▶ **Exercise instructions**
A complete answer includes every line below with the word "cone".

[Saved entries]
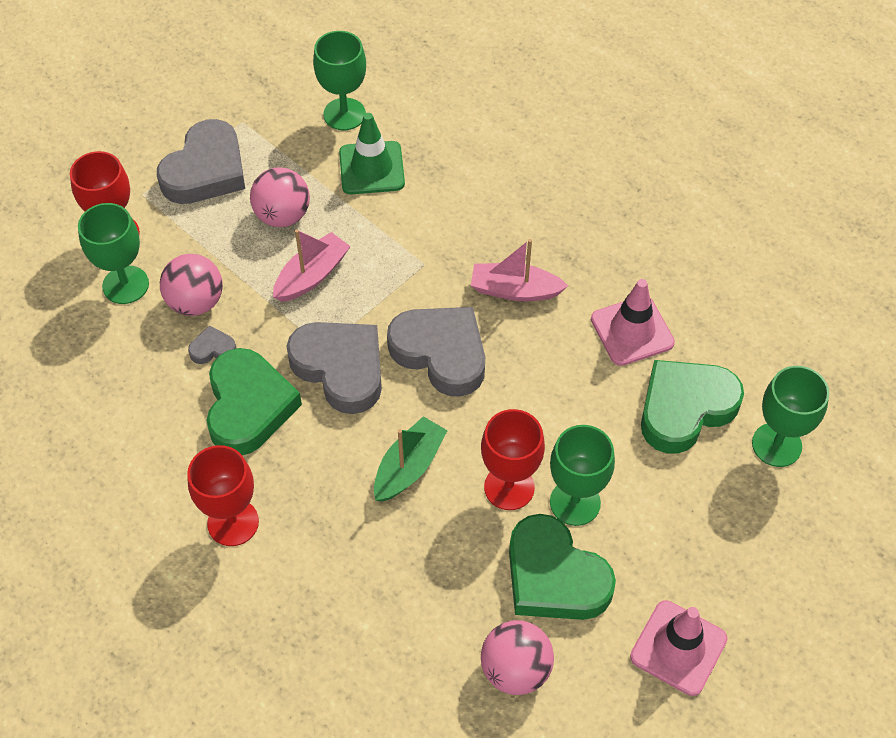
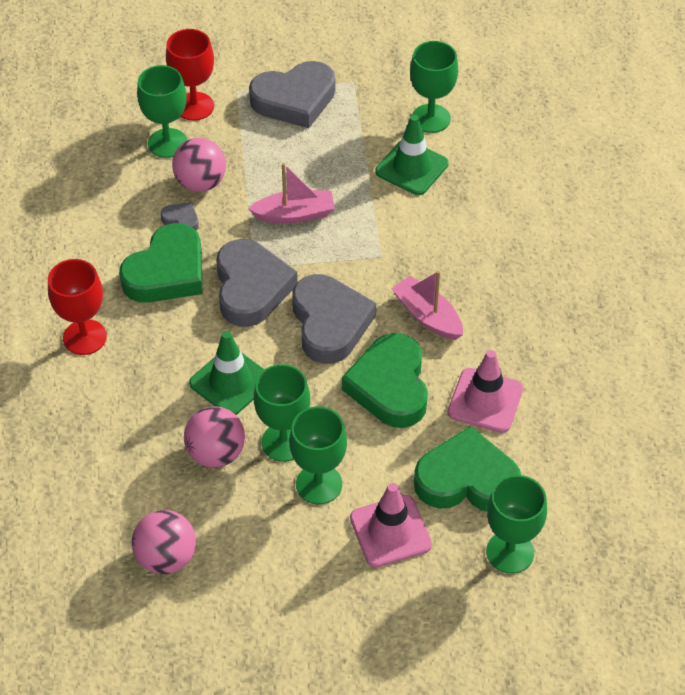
camera: 40 degrees right, 5 degrees down
(283, 215) = (316, 162): pink ball -> pink ball (216, 453)
(409, 467) = (230, 382): green boat -> green traffic cone
(509, 487) = (284, 442): red goblet -> green goblet
(554, 576) = (253, 520): green heart -> green heart (390, 386)
(678, 648) = (289, 628): pink traffic cone -> pink traffic cone (390, 531)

▶ **Expected output**
(409, 467) = (230, 382): green boat -> green traffic cone
(678, 648) = (289, 628): pink traffic cone -> pink traffic cone (390, 531)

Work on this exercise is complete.